== Before-and-after object listings ==
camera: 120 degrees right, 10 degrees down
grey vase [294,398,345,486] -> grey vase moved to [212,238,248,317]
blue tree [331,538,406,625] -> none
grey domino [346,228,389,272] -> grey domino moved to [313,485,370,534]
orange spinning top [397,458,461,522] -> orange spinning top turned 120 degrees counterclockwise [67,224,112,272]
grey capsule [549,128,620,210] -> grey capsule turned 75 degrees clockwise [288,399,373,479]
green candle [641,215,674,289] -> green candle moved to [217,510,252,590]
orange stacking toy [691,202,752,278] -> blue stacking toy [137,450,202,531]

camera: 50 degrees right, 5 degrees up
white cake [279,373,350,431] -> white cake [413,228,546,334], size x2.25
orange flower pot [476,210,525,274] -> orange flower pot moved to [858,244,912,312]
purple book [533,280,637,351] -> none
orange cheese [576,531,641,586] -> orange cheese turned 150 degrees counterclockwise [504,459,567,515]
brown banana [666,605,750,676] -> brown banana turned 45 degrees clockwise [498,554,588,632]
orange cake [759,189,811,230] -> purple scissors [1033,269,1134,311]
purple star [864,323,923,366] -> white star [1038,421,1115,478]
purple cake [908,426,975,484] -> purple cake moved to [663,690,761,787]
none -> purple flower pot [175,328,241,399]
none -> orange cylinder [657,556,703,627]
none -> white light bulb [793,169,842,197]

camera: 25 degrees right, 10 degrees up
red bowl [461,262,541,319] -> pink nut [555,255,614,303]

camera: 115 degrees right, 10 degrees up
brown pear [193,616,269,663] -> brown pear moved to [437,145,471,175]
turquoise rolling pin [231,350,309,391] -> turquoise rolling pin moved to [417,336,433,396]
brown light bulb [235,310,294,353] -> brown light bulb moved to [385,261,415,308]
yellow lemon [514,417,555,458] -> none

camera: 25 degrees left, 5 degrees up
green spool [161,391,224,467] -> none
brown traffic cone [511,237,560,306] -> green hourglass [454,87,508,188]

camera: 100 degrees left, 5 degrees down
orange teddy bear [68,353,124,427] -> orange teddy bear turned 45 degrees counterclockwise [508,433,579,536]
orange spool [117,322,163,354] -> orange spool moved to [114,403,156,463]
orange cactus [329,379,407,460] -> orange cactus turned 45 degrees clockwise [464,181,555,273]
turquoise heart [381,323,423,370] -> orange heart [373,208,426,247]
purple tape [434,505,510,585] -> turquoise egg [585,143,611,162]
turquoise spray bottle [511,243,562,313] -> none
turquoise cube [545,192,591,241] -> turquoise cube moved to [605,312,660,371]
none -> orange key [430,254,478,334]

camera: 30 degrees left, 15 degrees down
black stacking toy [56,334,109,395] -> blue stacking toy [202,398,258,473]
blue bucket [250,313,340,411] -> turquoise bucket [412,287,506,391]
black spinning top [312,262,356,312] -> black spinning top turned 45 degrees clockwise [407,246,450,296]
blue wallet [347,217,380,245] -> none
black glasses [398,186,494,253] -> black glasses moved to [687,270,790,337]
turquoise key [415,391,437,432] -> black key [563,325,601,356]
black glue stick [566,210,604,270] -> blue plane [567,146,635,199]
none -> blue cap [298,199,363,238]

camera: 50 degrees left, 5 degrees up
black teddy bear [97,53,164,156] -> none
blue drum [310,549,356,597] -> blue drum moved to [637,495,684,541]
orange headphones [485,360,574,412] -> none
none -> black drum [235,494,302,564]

== Task description ==
Give again, word for word, every line from the one holding "turquoise spray bottle" to the end of the data.

== Answer space ==
turquoise spray bottle [511,243,562,313] -> none
turquoise cube [545,192,591,241] -> turquoise cube moved to [605,312,660,371]
none -> orange key [430,254,478,334]

camera: 30 degrees left, 15 degrees down
black stacking toy [56,334,109,395] -> blue stacking toy [202,398,258,473]
blue bucket [250,313,340,411] -> turquoise bucket [412,287,506,391]
black spinning top [312,262,356,312] -> black spinning top turned 45 degrees clockwise [407,246,450,296]
blue wallet [347,217,380,245] -> none
black glasses [398,186,494,253] -> black glasses moved to [687,270,790,337]
turquoise key [415,391,437,432] -> black key [563,325,601,356]
black glue stick [566,210,604,270] -> blue plane [567,146,635,199]
none -> blue cap [298,199,363,238]

camera: 50 degrees left, 5 degrees up
black teddy bear [97,53,164,156] -> none
blue drum [310,549,356,597] -> blue drum moved to [637,495,684,541]
orange headphones [485,360,574,412] -> none
none -> black drum [235,494,302,564]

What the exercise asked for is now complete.